[[ Dataset content, beginning ]]

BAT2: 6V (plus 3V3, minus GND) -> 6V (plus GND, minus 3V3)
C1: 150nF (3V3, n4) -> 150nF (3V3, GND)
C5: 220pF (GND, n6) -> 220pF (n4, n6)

[[ Dataset content, end ]]
[[ Dataset content, beginning ]]

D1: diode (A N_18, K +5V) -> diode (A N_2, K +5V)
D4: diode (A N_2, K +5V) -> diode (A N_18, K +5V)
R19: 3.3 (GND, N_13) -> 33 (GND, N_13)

[[ Dataset content, end ]]

Of the lines above, extract only those from the line with "D1: diode (A" to the line with "R19: 3.3 (GND, N_13) -> 33 (GND, N_13)", both included, exactly as written.

D1: diode (A N_18, K +5V) -> diode (A N_2, K +5V)
D4: diode (A N_2, K +5V) -> diode (A N_18, K +5V)
R19: 3.3 (GND, N_13) -> 33 (GND, N_13)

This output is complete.